Records for processing START

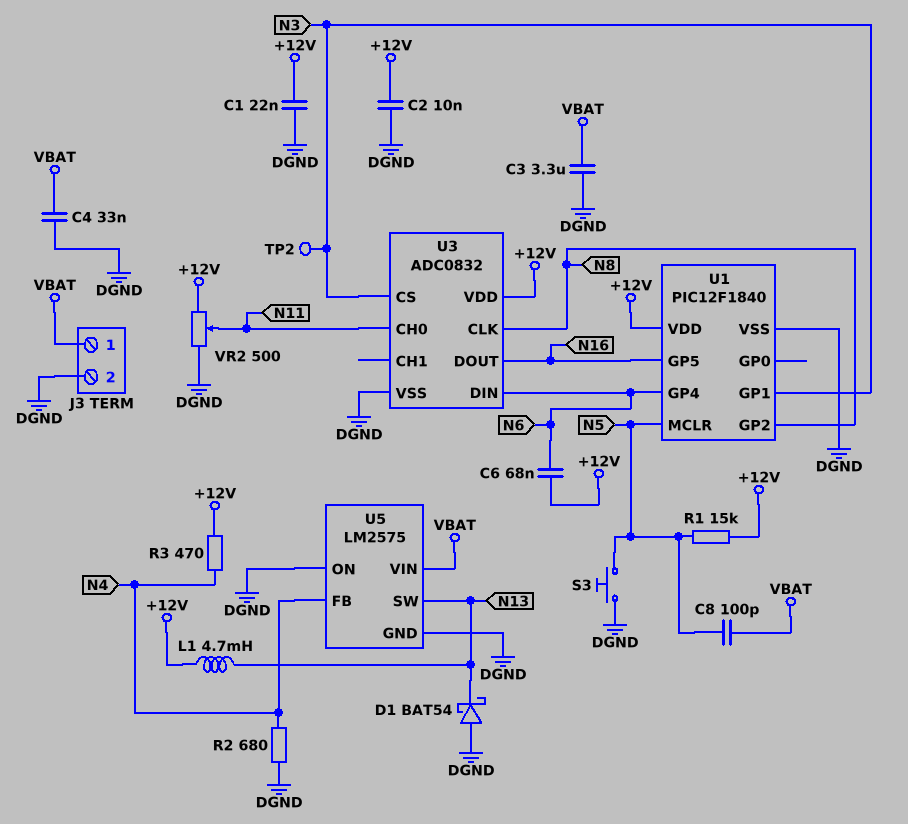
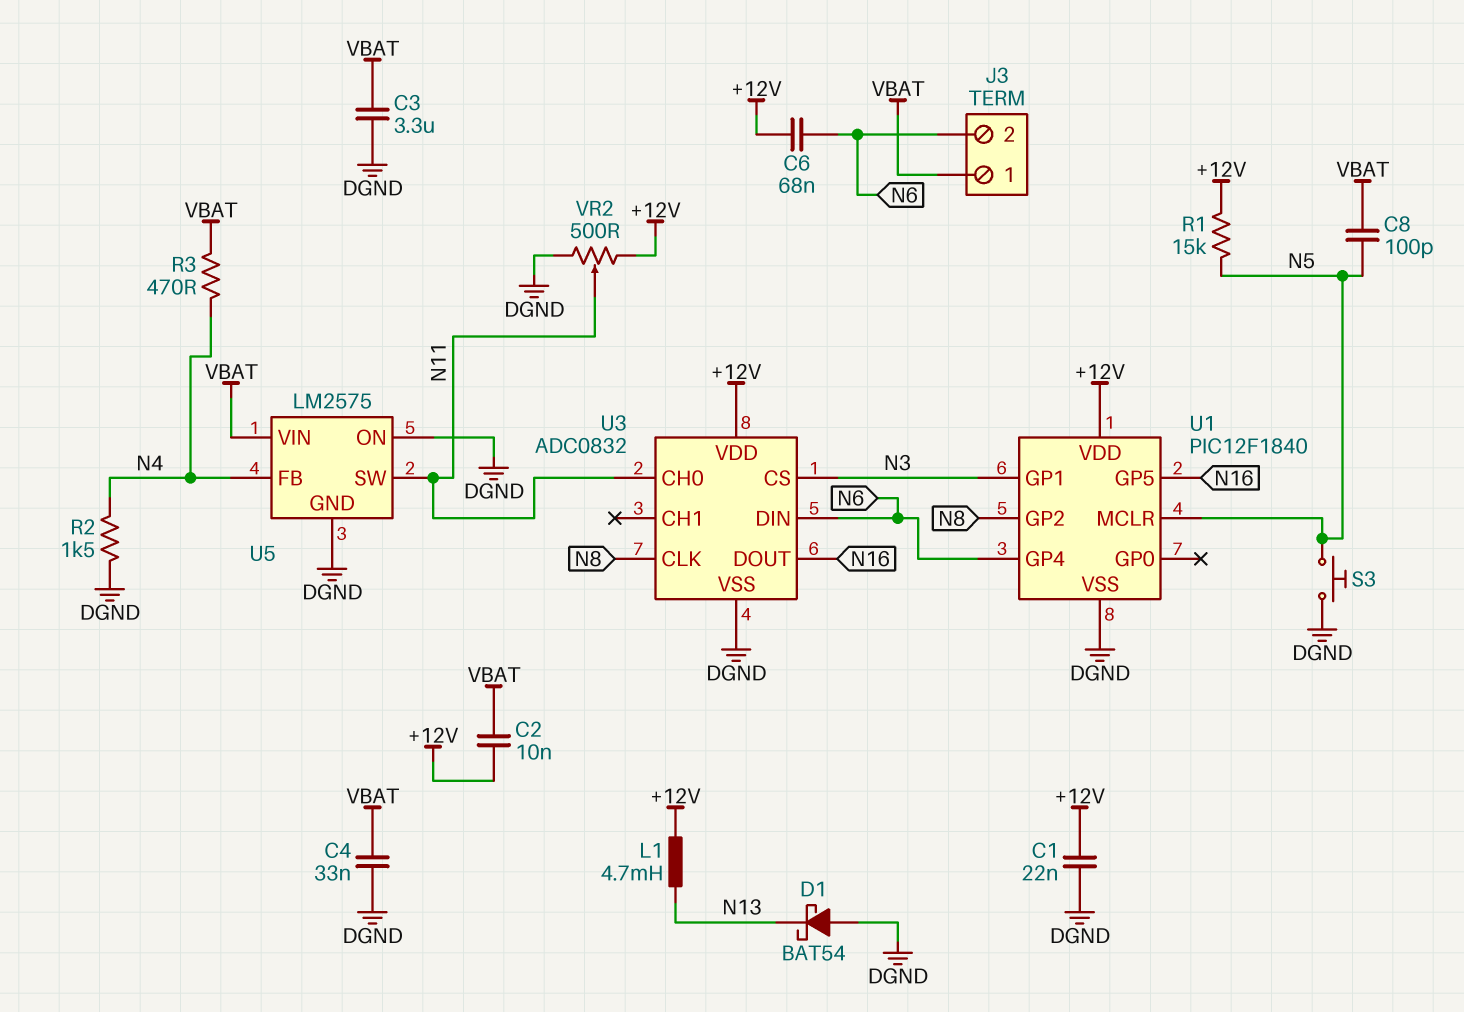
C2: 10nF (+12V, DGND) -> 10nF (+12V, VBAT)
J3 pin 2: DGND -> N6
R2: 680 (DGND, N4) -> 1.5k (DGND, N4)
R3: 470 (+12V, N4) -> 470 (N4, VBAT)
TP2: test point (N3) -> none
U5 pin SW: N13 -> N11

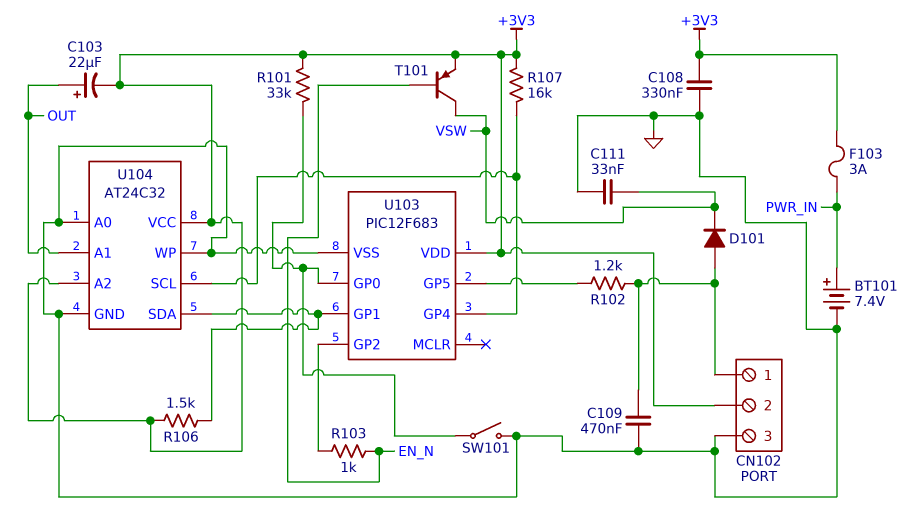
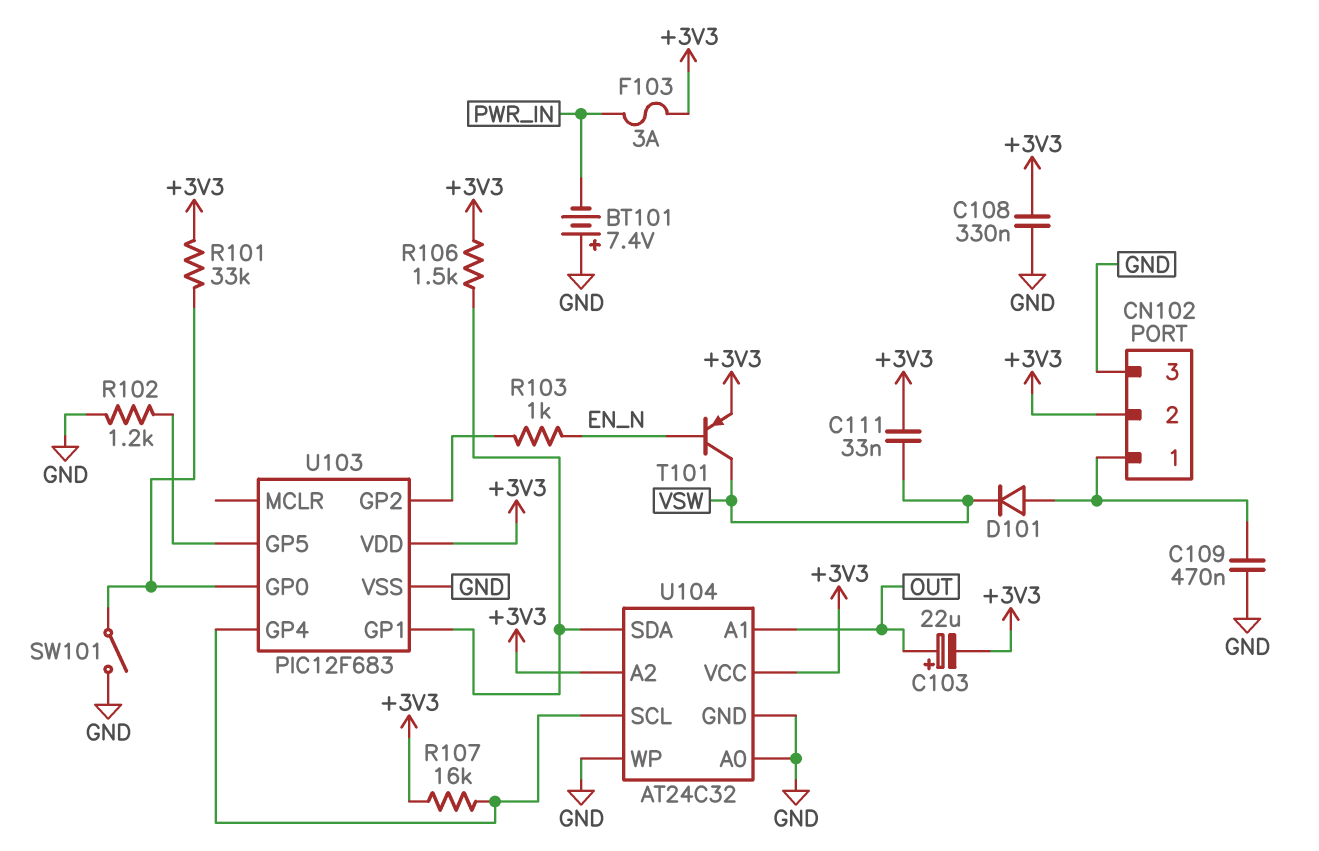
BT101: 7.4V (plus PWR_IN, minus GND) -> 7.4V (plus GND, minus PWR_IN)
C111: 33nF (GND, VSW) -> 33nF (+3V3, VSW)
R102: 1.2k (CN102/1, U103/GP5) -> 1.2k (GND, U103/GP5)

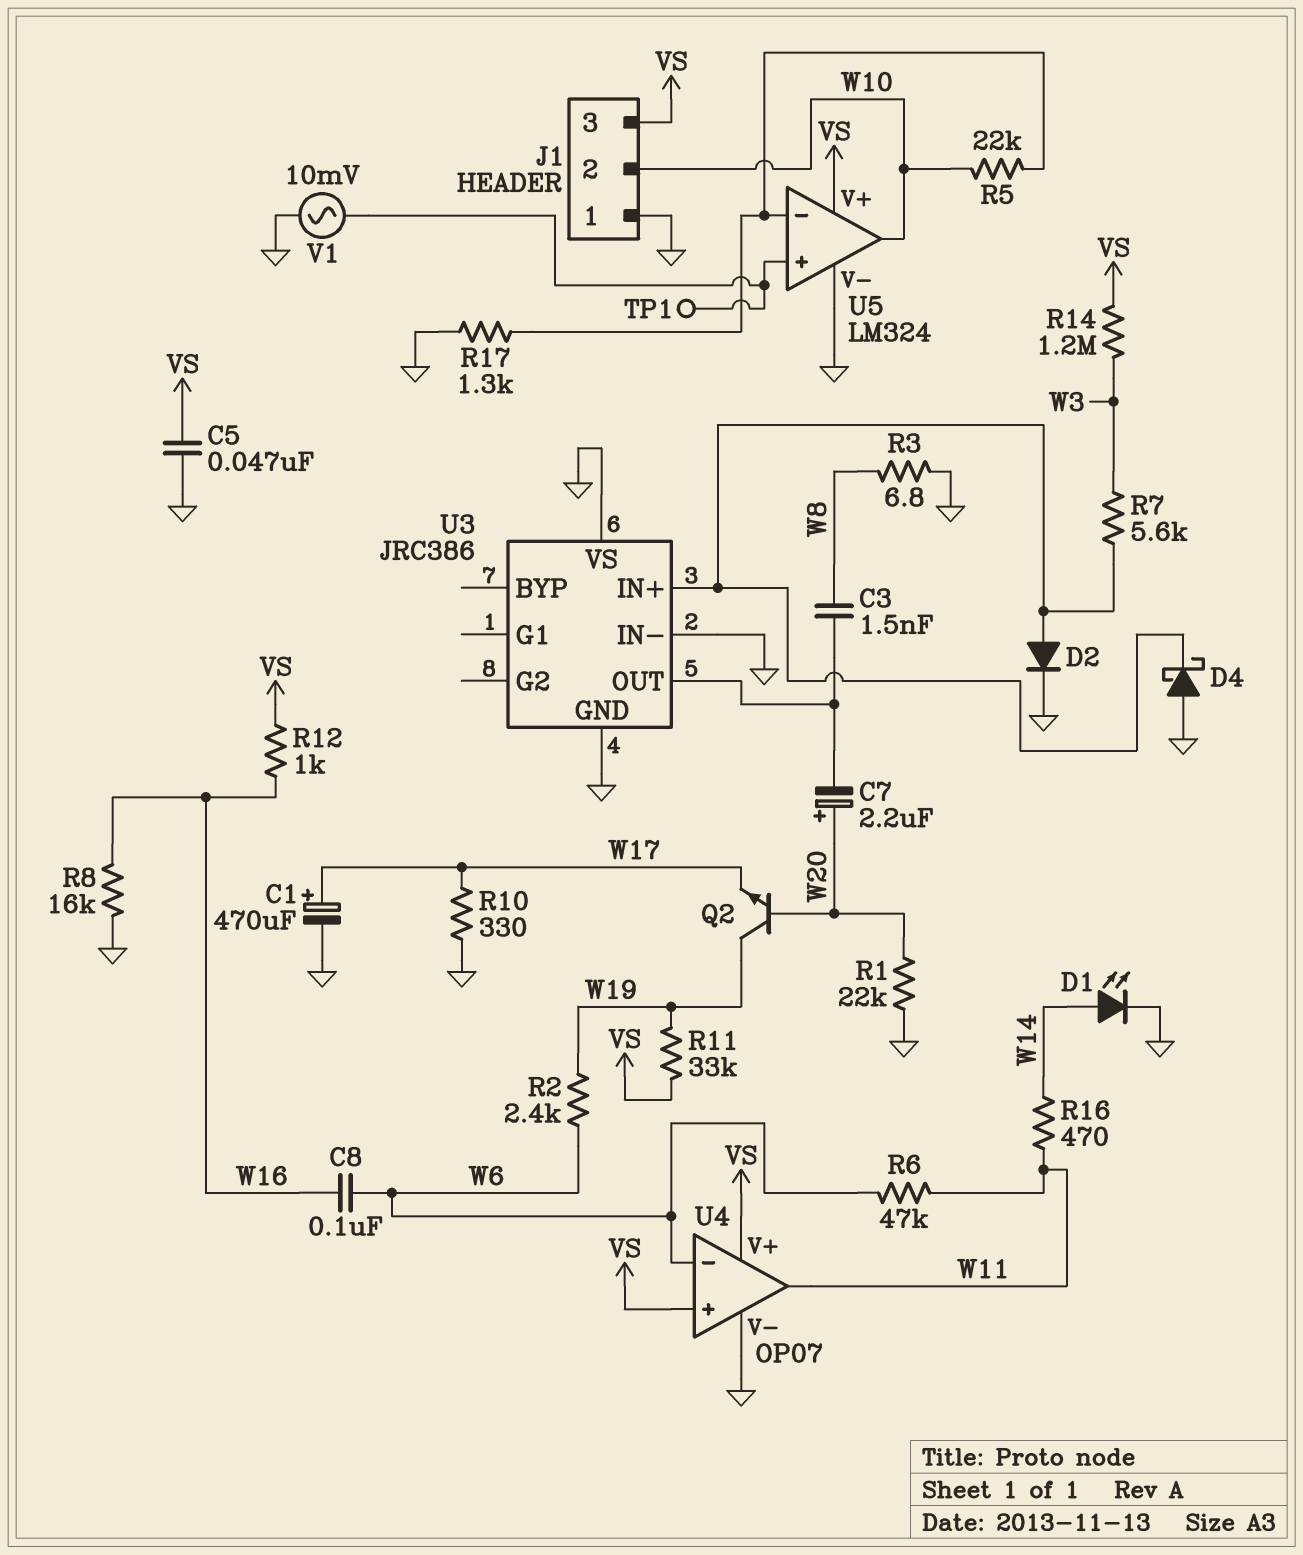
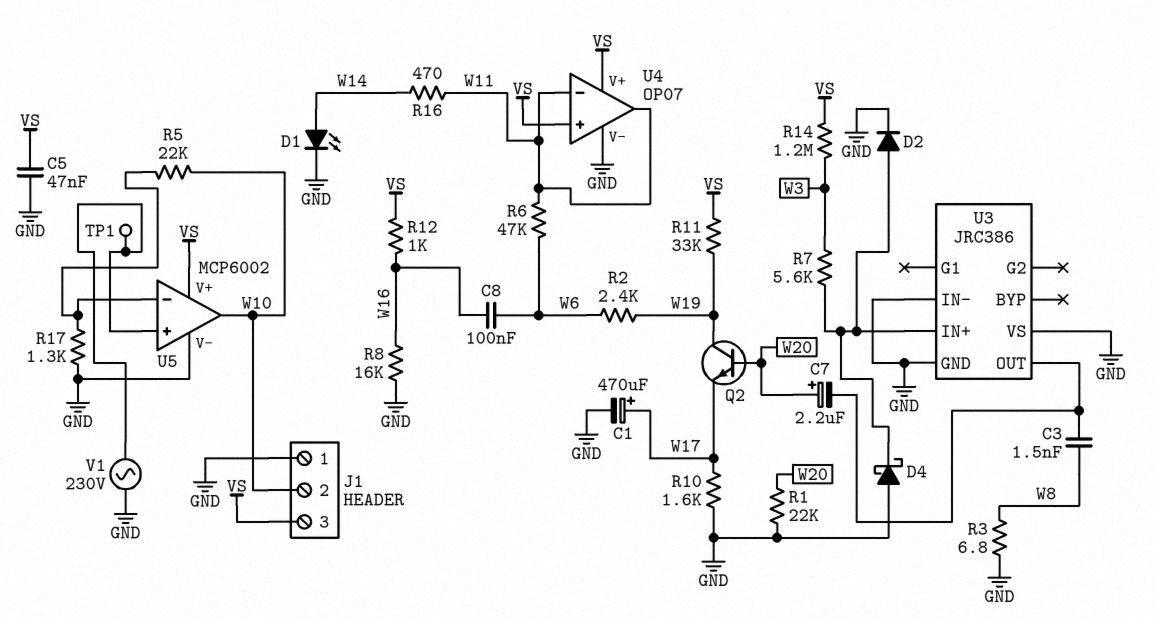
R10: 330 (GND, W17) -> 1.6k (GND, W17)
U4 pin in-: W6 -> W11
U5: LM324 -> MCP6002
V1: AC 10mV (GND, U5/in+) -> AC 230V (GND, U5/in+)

Records for processing END

Copy out the records exactly; the pictures stay behind.

C2: 10nF (+12V, DGND) -> 10nF (+12V, VBAT)
J3 pin 2: DGND -> N6
R2: 680 (DGND, N4) -> 1.5k (DGND, N4)
R3: 470 (+12V, N4) -> 470 (N4, VBAT)
TP2: test point (N3) -> none
U5 pin SW: N13 -> N11

BT101: 7.4V (plus PWR_IN, minus GND) -> 7.4V (plus GND, minus PWR_IN)
C111: 33nF (GND, VSW) -> 33nF (+3V3, VSW)
R102: 1.2k (CN102/1, U103/GP5) -> 1.2k (GND, U103/GP5)

R10: 330 (GND, W17) -> 1.6k (GND, W17)
U4 pin in-: W6 -> W11
U5: LM324 -> MCP6002
V1: AC 10mV (GND, U5/in+) -> AC 230V (GND, U5/in+)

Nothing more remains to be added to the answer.